Scene image comparisons:
++++++++
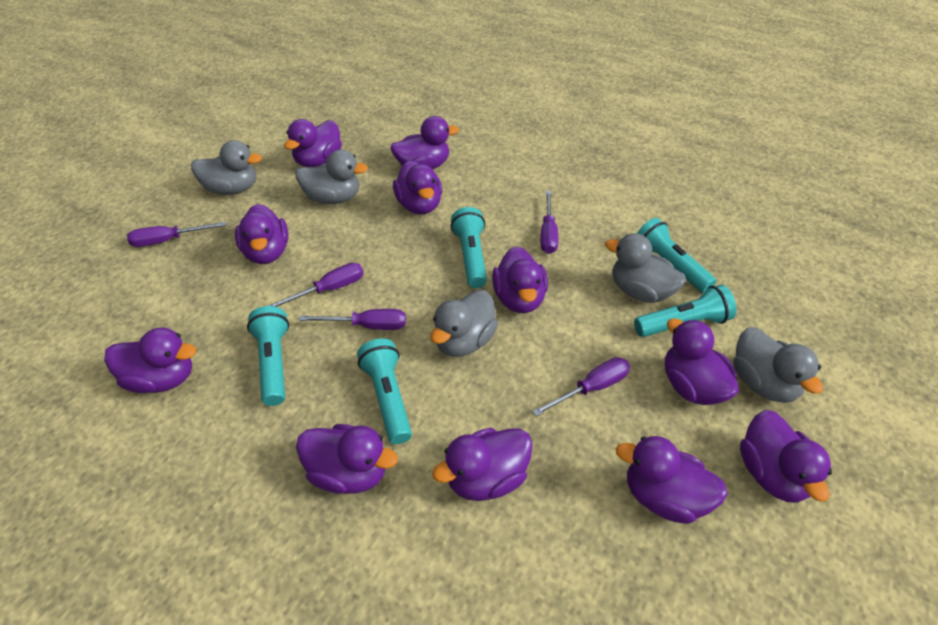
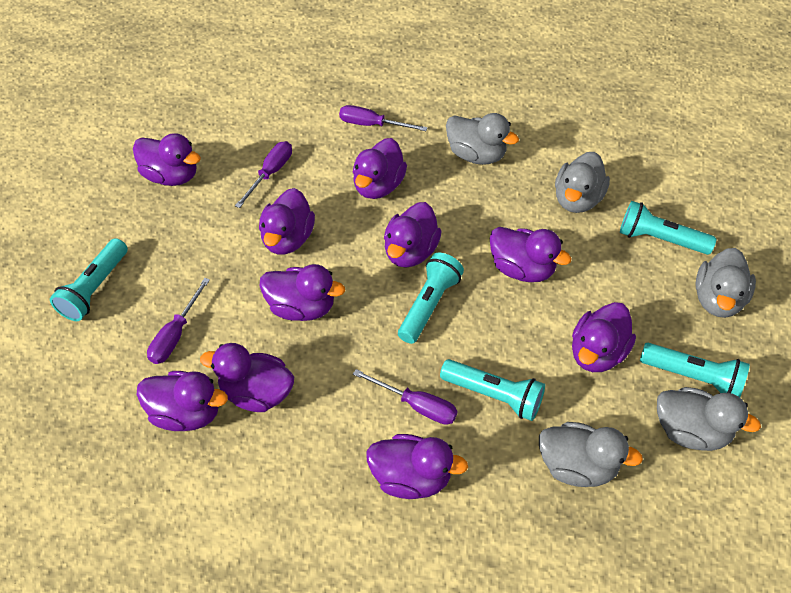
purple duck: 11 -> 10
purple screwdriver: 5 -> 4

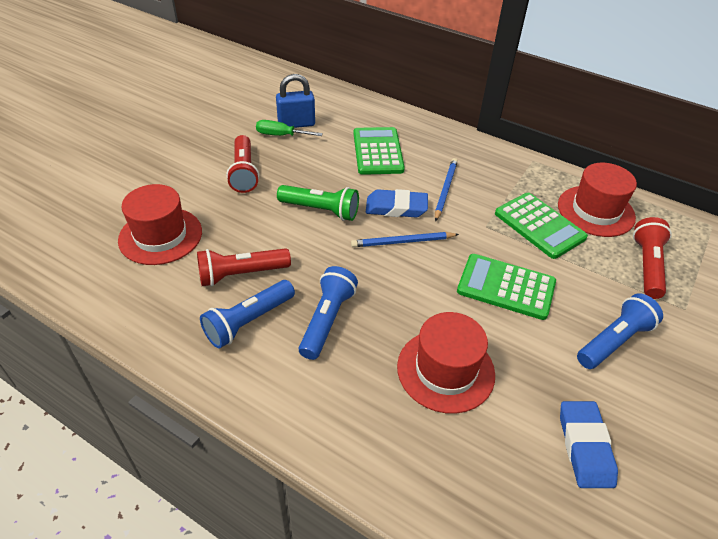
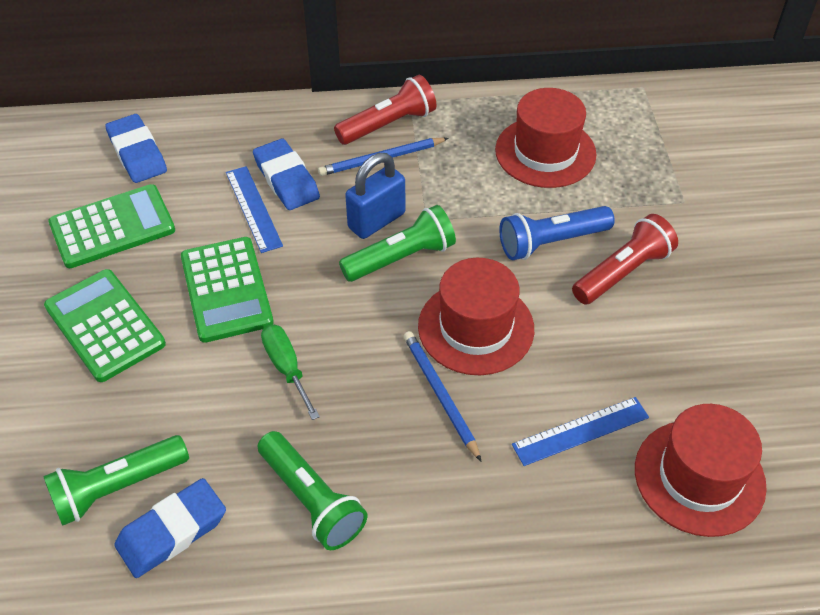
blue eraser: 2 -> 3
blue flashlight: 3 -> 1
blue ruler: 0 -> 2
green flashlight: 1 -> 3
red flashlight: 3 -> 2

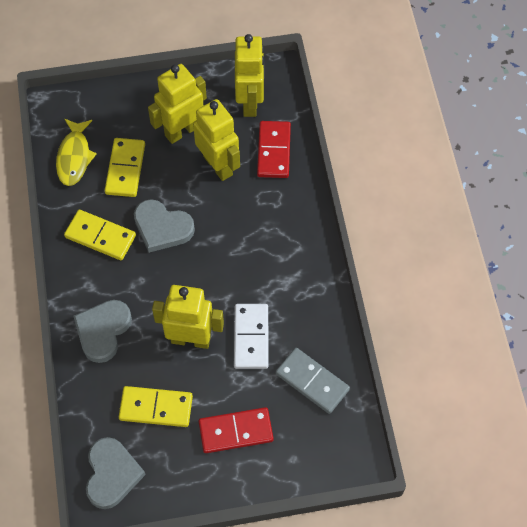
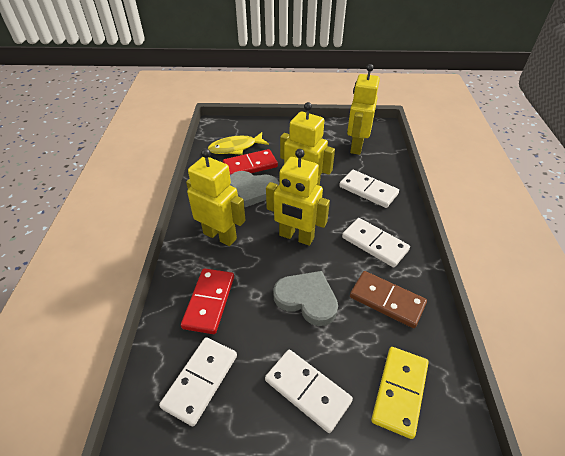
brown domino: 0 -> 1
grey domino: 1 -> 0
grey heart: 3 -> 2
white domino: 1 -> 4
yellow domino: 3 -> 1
++++++++
__Exercise directions__
Whenever a line holds a picture, print that line without the picture. All other data must be output exactly.

__Your solution__
purple duck: 11 -> 10
purple screwdriver: 5 -> 4

blue eraser: 2 -> 3
blue flashlight: 3 -> 1
blue ruler: 0 -> 2
green flashlight: 1 -> 3
red flashlight: 3 -> 2

brown domino: 0 -> 1
grey domino: 1 -> 0
grey heart: 3 -> 2
white domino: 1 -> 4
yellow domino: 3 -> 1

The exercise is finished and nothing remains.